══ Data supplied ══

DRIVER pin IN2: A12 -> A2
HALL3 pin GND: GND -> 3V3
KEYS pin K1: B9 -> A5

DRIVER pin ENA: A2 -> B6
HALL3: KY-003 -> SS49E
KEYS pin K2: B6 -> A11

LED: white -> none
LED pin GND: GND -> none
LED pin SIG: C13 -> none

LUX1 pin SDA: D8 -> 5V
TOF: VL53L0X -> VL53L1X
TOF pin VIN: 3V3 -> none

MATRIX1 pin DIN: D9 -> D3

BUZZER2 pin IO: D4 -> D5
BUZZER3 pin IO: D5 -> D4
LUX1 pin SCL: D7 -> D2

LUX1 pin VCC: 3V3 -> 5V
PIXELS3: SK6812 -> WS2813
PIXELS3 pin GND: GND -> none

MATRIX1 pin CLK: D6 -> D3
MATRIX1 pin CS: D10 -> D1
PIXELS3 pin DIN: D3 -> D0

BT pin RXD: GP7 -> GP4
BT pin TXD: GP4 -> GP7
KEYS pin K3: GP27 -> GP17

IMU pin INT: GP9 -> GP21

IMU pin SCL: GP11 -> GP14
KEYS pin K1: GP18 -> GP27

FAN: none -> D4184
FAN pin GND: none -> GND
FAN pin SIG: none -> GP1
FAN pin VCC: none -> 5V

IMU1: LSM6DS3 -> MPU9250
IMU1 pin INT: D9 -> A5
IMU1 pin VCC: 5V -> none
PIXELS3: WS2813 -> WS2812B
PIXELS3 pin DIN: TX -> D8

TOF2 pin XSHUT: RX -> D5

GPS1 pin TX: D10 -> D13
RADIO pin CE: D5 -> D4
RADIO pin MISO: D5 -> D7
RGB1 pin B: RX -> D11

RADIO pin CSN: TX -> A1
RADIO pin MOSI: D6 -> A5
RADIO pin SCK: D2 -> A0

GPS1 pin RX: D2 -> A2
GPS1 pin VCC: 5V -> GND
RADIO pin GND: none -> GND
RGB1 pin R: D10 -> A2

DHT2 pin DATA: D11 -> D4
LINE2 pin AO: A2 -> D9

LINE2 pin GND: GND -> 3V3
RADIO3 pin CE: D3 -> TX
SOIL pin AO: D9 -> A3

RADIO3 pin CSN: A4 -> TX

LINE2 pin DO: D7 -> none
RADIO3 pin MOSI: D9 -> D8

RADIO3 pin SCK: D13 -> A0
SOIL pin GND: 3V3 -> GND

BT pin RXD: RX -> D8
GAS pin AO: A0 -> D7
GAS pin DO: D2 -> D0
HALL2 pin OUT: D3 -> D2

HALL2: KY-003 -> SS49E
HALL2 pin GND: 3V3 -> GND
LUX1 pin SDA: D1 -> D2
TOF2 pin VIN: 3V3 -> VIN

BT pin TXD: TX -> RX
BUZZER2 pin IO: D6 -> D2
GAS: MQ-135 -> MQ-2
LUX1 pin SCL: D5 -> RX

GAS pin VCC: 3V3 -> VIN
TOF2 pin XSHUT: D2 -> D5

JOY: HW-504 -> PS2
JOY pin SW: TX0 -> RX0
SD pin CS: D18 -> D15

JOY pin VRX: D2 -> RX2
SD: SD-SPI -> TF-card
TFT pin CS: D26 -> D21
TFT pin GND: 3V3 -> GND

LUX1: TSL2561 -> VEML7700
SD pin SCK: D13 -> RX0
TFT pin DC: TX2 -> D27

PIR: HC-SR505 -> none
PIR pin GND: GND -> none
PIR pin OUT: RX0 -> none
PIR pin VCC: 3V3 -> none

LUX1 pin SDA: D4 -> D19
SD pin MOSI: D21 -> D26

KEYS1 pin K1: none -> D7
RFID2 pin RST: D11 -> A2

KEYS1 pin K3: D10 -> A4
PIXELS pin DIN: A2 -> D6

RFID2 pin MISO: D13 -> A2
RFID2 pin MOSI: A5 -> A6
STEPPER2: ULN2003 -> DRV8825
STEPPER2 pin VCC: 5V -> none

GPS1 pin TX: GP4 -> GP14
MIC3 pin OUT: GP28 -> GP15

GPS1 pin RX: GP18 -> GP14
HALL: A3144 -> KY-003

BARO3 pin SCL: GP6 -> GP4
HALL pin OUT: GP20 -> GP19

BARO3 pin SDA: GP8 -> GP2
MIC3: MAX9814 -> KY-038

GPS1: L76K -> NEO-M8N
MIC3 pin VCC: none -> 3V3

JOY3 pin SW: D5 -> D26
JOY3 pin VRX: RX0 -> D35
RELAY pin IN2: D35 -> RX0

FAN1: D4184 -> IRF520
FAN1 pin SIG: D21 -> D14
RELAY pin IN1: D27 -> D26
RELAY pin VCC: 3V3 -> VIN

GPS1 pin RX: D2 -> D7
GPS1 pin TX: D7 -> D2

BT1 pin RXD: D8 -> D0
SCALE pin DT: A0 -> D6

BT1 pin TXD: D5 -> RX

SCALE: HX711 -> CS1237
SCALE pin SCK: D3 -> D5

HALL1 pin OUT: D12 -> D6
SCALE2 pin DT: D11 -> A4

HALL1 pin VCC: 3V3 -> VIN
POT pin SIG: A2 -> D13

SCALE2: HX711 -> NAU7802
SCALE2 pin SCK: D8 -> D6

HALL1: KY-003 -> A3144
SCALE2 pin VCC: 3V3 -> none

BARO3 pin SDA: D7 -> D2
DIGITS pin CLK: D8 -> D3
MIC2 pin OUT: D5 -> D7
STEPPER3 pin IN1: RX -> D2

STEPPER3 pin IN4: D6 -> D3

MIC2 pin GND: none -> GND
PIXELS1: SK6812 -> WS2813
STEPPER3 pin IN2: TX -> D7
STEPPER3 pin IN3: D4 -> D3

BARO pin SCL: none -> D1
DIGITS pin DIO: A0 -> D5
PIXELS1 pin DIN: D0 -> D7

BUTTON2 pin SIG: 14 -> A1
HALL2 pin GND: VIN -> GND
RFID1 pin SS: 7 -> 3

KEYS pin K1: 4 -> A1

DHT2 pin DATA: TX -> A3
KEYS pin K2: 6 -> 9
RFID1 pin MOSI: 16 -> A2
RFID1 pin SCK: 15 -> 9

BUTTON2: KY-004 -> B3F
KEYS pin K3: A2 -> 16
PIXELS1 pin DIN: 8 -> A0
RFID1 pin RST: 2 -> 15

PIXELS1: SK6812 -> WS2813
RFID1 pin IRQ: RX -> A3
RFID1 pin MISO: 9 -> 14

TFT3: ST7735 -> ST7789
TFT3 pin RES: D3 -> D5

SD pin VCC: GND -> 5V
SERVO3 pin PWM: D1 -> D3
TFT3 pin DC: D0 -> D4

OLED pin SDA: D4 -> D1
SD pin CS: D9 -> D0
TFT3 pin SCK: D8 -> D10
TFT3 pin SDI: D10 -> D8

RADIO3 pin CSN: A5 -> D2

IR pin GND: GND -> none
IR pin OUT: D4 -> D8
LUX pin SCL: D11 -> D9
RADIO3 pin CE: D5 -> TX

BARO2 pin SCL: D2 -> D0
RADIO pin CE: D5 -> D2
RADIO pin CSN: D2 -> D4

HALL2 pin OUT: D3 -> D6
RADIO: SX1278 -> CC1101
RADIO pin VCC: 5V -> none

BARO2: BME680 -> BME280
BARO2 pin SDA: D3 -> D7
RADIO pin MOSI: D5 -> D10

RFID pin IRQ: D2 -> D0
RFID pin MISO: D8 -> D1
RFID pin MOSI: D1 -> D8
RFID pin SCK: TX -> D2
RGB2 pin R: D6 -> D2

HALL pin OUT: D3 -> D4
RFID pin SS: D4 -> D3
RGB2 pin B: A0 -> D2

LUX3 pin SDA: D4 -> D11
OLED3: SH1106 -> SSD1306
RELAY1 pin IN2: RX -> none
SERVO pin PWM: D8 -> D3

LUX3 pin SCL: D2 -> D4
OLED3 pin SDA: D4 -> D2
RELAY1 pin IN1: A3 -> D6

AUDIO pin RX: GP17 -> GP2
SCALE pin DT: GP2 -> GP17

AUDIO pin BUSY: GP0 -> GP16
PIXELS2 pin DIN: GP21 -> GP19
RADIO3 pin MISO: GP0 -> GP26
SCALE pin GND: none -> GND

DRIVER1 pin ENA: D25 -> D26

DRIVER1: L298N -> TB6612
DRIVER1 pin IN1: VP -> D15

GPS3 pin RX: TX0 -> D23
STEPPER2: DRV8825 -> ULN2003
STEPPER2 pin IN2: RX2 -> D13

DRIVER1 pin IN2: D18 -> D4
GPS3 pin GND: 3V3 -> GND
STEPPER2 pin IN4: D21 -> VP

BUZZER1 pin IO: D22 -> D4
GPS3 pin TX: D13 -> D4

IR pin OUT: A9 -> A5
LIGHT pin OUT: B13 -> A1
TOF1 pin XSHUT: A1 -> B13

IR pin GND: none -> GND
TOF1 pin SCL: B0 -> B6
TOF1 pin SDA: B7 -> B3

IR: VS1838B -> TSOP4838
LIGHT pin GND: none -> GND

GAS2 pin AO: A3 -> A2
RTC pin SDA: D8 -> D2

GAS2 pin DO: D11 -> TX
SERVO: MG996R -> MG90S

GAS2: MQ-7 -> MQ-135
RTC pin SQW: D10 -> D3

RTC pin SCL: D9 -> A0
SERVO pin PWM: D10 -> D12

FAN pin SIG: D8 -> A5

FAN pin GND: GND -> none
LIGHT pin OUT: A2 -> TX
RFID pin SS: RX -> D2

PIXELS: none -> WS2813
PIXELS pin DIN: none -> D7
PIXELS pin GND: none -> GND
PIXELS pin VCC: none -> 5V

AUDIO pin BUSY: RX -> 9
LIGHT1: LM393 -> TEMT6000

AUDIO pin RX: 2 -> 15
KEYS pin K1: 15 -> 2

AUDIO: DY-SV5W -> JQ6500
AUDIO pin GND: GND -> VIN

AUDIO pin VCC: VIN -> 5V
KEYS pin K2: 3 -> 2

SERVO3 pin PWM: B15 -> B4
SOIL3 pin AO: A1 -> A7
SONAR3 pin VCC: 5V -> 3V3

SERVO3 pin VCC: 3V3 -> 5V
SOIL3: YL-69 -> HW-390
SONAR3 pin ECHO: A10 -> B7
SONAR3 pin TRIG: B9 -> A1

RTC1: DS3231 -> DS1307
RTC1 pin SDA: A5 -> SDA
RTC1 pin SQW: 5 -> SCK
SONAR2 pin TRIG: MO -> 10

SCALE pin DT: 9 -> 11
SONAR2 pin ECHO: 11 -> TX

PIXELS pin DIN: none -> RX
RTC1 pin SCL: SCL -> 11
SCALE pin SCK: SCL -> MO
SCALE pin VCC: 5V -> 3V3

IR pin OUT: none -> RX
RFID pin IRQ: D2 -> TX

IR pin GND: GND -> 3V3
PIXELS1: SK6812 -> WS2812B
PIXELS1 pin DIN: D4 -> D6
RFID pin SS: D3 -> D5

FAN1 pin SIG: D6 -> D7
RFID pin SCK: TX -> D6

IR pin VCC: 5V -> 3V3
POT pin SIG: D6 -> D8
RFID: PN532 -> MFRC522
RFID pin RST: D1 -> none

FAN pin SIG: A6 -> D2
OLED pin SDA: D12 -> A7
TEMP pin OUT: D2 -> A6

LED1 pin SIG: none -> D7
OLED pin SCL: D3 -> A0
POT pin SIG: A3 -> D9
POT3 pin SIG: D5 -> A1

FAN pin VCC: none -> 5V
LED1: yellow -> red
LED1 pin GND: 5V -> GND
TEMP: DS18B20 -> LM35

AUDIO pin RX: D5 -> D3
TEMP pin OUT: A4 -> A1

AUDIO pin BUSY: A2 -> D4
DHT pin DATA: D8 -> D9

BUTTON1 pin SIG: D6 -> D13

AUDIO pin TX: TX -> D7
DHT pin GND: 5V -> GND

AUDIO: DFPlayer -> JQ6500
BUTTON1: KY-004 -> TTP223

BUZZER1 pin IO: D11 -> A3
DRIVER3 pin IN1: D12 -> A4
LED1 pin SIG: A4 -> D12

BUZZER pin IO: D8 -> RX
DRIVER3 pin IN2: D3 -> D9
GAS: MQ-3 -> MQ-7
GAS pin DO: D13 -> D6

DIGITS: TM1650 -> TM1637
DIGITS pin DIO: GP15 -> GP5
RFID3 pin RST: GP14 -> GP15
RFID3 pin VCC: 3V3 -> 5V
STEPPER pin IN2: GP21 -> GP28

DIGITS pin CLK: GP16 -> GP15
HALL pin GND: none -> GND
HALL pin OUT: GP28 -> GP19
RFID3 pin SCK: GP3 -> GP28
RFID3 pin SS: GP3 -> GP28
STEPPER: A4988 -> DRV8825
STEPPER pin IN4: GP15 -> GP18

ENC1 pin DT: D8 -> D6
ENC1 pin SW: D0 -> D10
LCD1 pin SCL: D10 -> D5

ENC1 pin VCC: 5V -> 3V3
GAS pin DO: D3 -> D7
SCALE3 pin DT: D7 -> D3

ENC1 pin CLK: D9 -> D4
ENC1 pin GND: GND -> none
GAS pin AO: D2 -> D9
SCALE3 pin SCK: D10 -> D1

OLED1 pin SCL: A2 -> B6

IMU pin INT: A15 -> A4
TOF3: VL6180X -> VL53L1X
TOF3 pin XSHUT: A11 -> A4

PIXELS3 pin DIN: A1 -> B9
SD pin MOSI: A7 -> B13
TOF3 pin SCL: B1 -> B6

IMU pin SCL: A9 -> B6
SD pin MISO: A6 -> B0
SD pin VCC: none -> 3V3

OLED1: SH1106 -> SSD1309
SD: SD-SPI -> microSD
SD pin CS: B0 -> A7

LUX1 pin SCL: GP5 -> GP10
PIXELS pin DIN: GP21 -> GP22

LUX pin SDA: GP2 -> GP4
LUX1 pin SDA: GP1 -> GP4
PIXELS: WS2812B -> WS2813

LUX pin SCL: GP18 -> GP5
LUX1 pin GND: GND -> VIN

═══

Work to complete: Your answer should consist solely of the lines above from the line with "SERVO3 pin VCC: 3V3 -> 5V" to the line with "HALL pin GND: none -> GND", both included, reproduced exactly.

Output:
SERVO3 pin VCC: 3V3 -> 5V
SOIL3: YL-69 -> HW-390
SONAR3 pin ECHO: A10 -> B7
SONAR3 pin TRIG: B9 -> A1

RTC1: DS3231 -> DS1307
RTC1 pin SDA: A5 -> SDA
RTC1 pin SQW: 5 -> SCK
SONAR2 pin TRIG: MO -> 10

SCALE pin DT: 9 -> 11
SONAR2 pin ECHO: 11 -> TX

PIXELS pin DIN: none -> RX
RTC1 pin SCL: SCL -> 11
SCALE pin SCK: SCL -> MO
SCALE pin VCC: 5V -> 3V3

IR pin OUT: none -> RX
RFID pin IRQ: D2 -> TX

IR pin GND: GND -> 3V3
PIXELS1: SK6812 -> WS2812B
PIXELS1 pin DIN: D4 -> D6
RFID pin SS: D3 -> D5

FAN1 pin SIG: D6 -> D7
RFID pin SCK: TX -> D6

IR pin VCC: 5V -> 3V3
POT pin SIG: D6 -> D8
RFID: PN532 -> MFRC522
RFID pin RST: D1 -> none

FAN pin SIG: A6 -> D2
OLED pin SDA: D12 -> A7
TEMP pin OUT: D2 -> A6

LED1 pin SIG: none -> D7
OLED pin SCL: D3 -> A0
POT pin SIG: A3 -> D9
POT3 pin SIG: D5 -> A1

FAN pin VCC: none -> 5V
LED1: yellow -> red
LED1 pin GND: 5V -> GND
TEMP: DS18B20 -> LM35

AUDIO pin RX: D5 -> D3
TEMP pin OUT: A4 -> A1

AUDIO pin BUSY: A2 -> D4
DHT pin DATA: D8 -> D9

BUTTON1 pin SIG: D6 -> D13

AUDIO pin TX: TX -> D7
DHT pin GND: 5V -> GND

AUDIO: DFPlayer -> JQ6500
BUTTON1: KY-004 -> TTP223

BUZZER1 pin IO: D11 -> A3
DRIVER3 pin IN1: D12 -> A4
LED1 pin SIG: A4 -> D12

BUZZER pin IO: D8 -> RX
DRIVER3 pin IN2: D3 -> D9
GAS: MQ-3 -> MQ-7
GAS pin DO: D13 -> D6

DIGITS: TM1650 -> TM1637
DIGITS pin DIO: GP15 -> GP5
RFID3 pin RST: GP14 -> GP15
RFID3 pin VCC: 3V3 -> 5V
STEPPER pin IN2: GP21 -> GP28

DIGITS pin CLK: GP16 -> GP15
HALL pin GND: none -> GND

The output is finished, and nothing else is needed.